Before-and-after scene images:

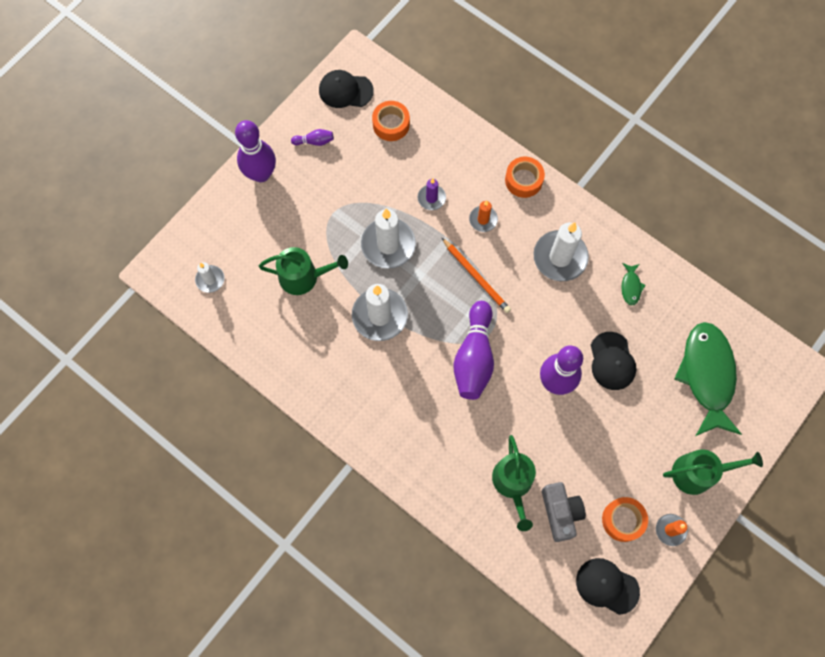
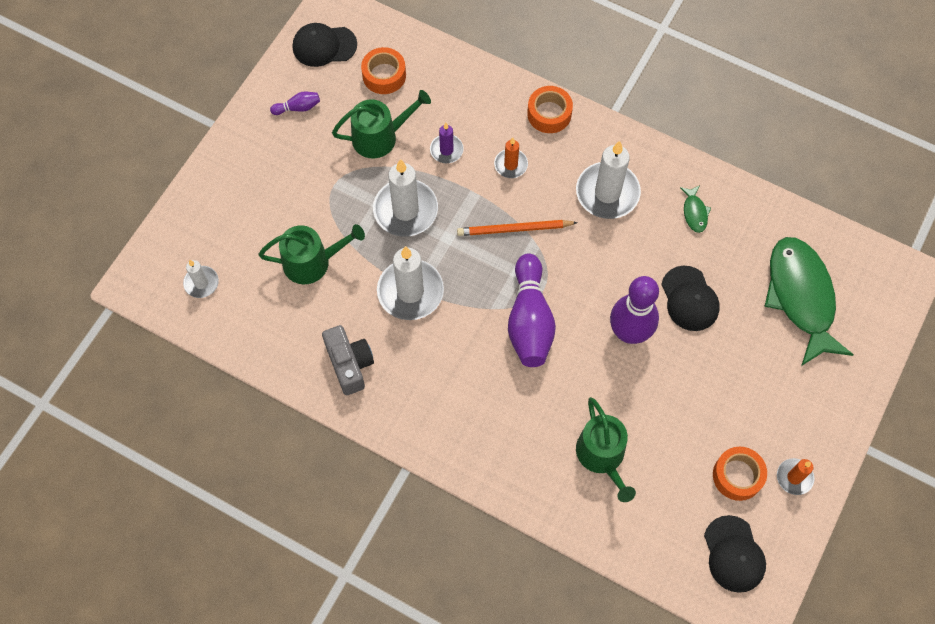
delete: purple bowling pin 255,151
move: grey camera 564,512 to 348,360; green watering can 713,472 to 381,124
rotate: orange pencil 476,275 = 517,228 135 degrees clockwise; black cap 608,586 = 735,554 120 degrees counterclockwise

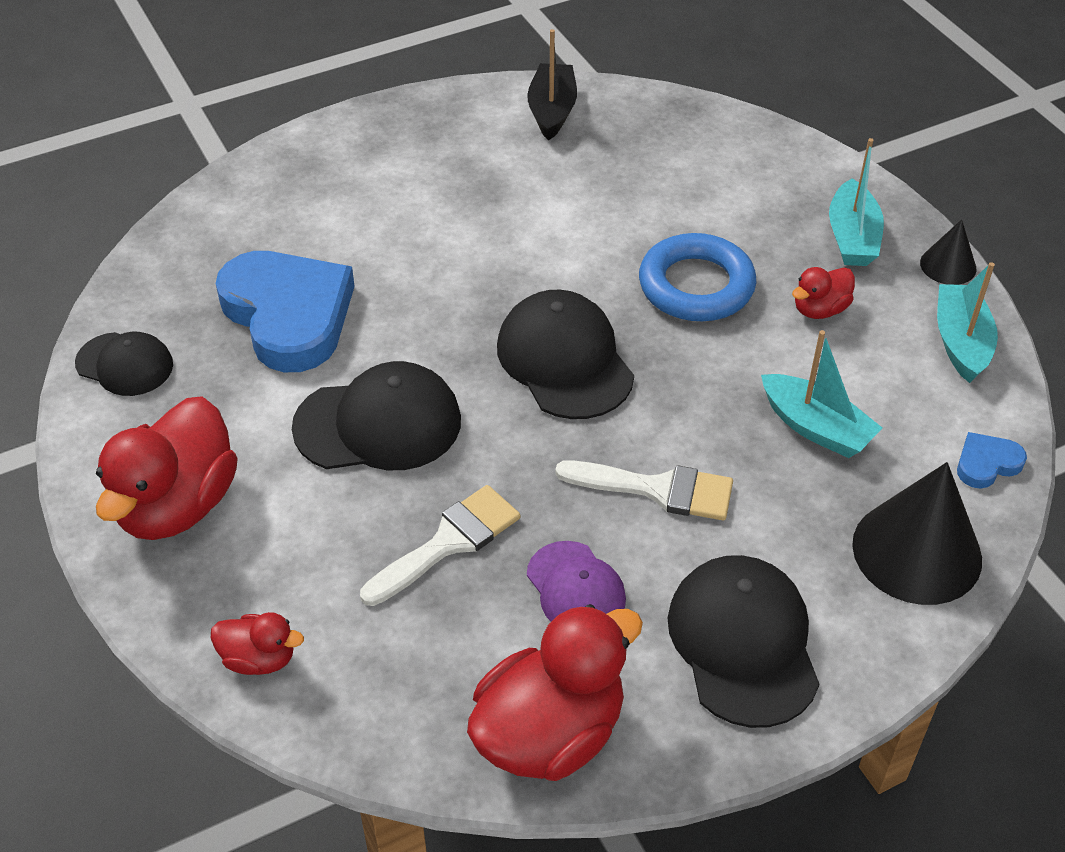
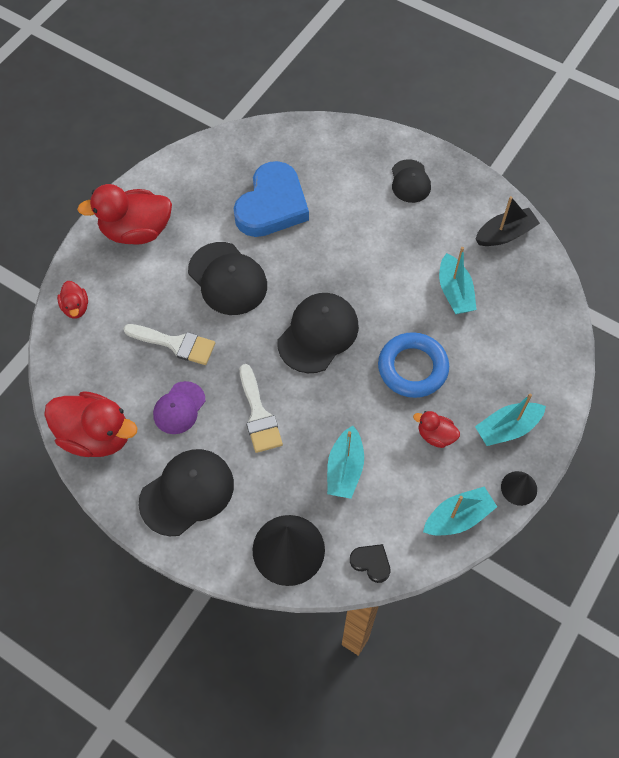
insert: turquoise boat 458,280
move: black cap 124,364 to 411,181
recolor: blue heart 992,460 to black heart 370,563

**TRY IT**: In the records above, return only the line that contains "move: black cap 124,364 to 411,181" and every line after it through the last, exactly as they appear.

**EXERCISE RESULT**:
move: black cap 124,364 to 411,181
recolor: blue heart 992,460 to black heart 370,563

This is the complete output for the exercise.